WHAT YOU HAVE TO DO — Every entry must be set down exactly in the answer; no pictures should appear.

= Beginning of Section =

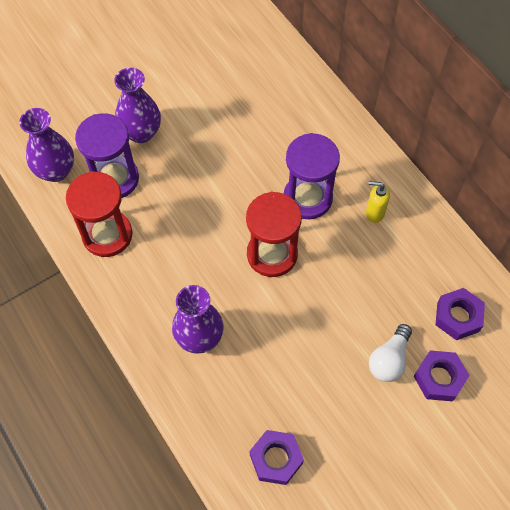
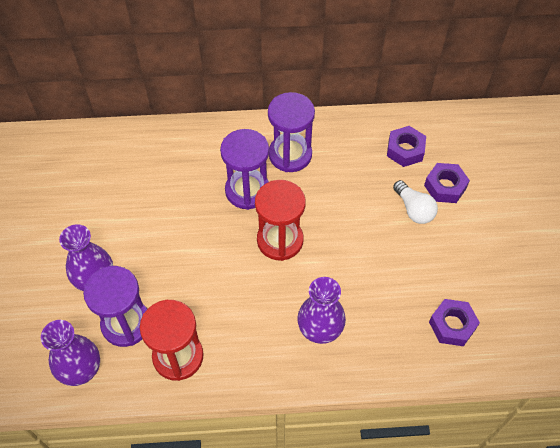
camera: 60 degrees left, 5 degrees down
(374, 213) = (290, 155): yellow soap dispenser -> purple hourglass

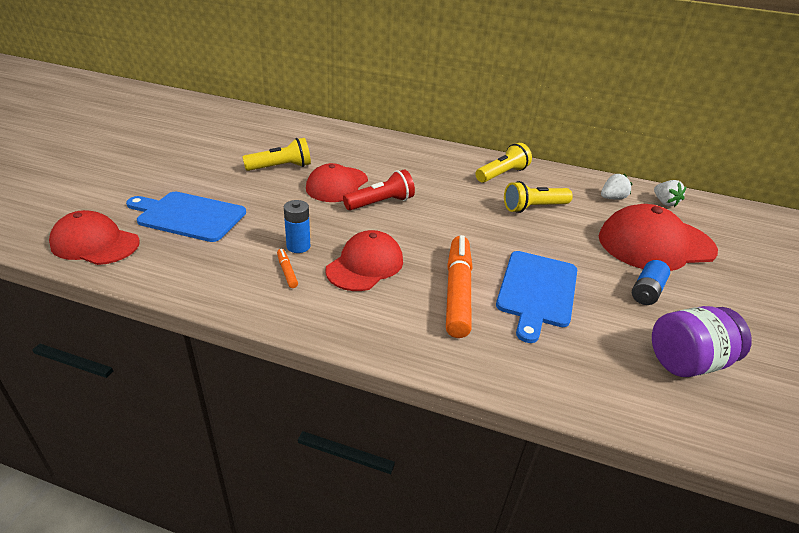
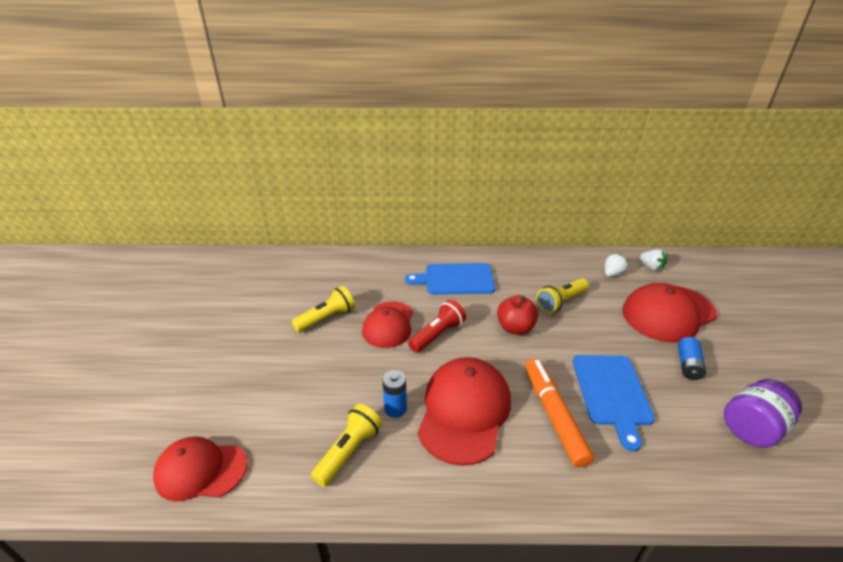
camera: 15 degrees left, 0 degrees up
(188, 216) = (274, 405): blue cutting board -> blue cutting board (455, 279)
(287, 272) = (402, 442): orange marker -> none
(365, 265) = (464, 411): red cap -> red cap, size x1.50
(466, 216) = (515, 328): none -> red apple
(502, 174) = (517, 272): yellow flashlight -> yellow flashlight (349, 451)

= End of Section =

FINISHED EXERCISE —
camera: 60 degrees left, 5 degrees down
(374, 213) = (290, 155): yellow soap dispenser -> purple hourglass

camera: 15 degrees left, 0 degrees up
(188, 216) = (274, 405): blue cutting board -> blue cutting board (455, 279)
(287, 272) = (402, 442): orange marker -> none
(365, 265) = (464, 411): red cap -> red cap, size x1.50
(466, 216) = (515, 328): none -> red apple
(502, 174) = (517, 272): yellow flashlight -> yellow flashlight (349, 451)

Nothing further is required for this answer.